*** SOURCE DATA ***

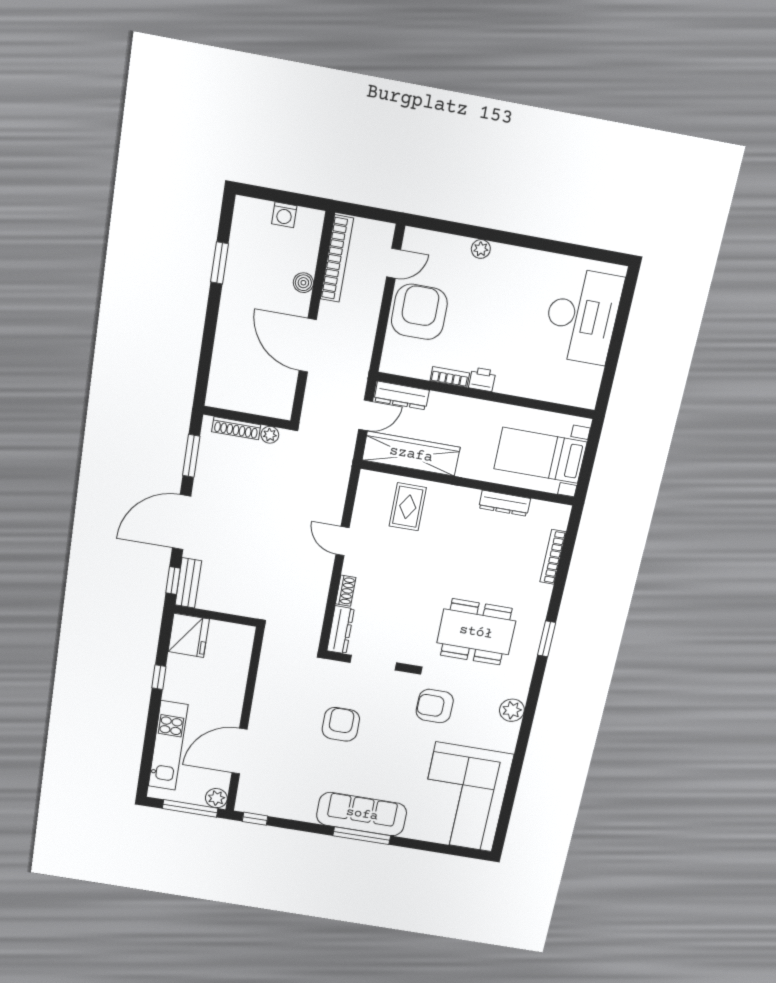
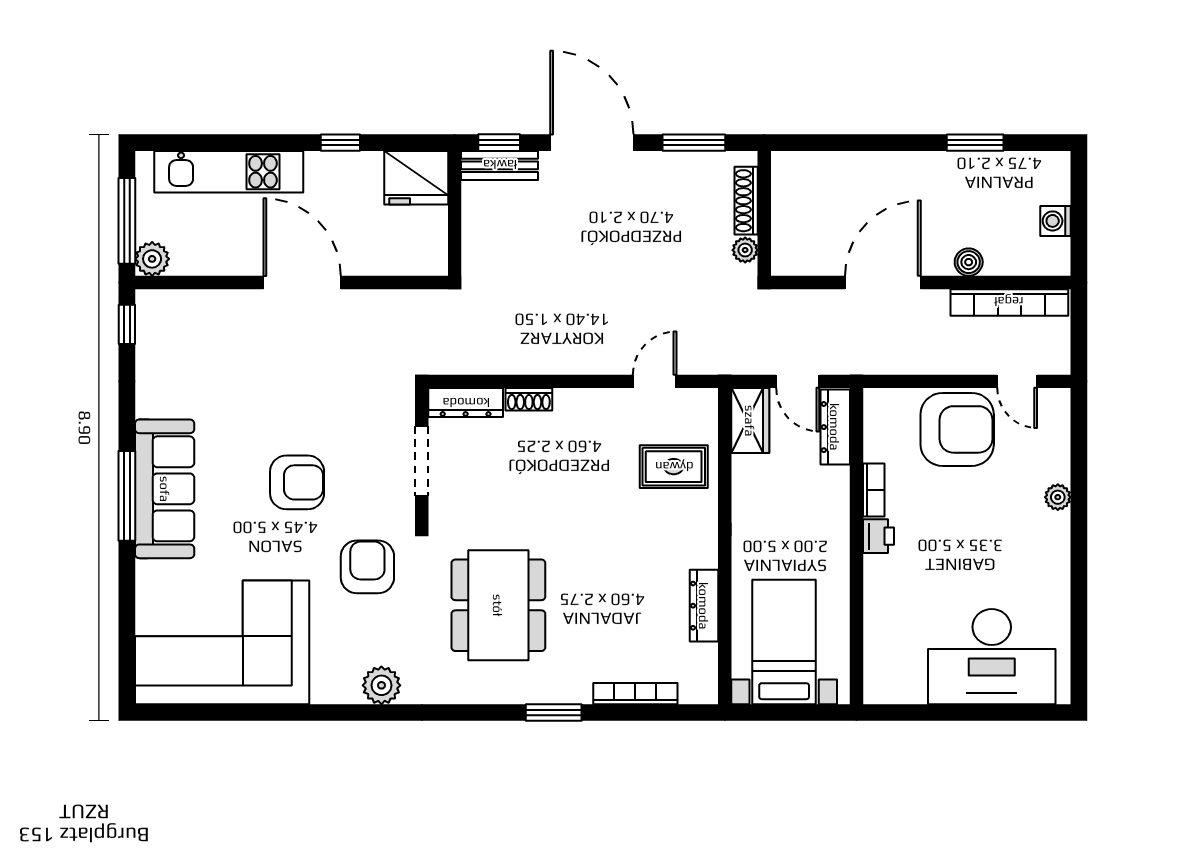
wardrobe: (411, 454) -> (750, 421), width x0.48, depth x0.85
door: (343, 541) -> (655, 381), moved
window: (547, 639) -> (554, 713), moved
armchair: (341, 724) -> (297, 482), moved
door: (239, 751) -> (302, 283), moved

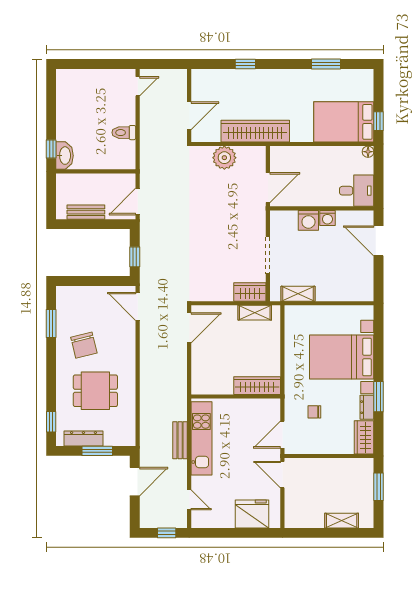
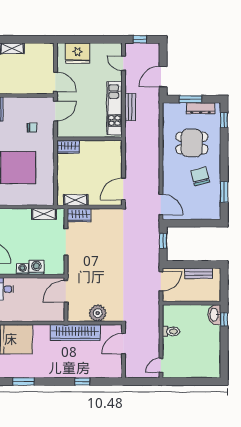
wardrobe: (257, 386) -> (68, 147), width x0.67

***

For this exercise, find all lines in the records containing the word "moved" and copy them.

→ **SOLUTION FOR THIS EXERCISE**
door: (343, 541) -> (655, 381), moved
window: (547, 639) -> (554, 713), moved
armchair: (341, 724) -> (297, 482), moved
door: (239, 751) -> (302, 283), moved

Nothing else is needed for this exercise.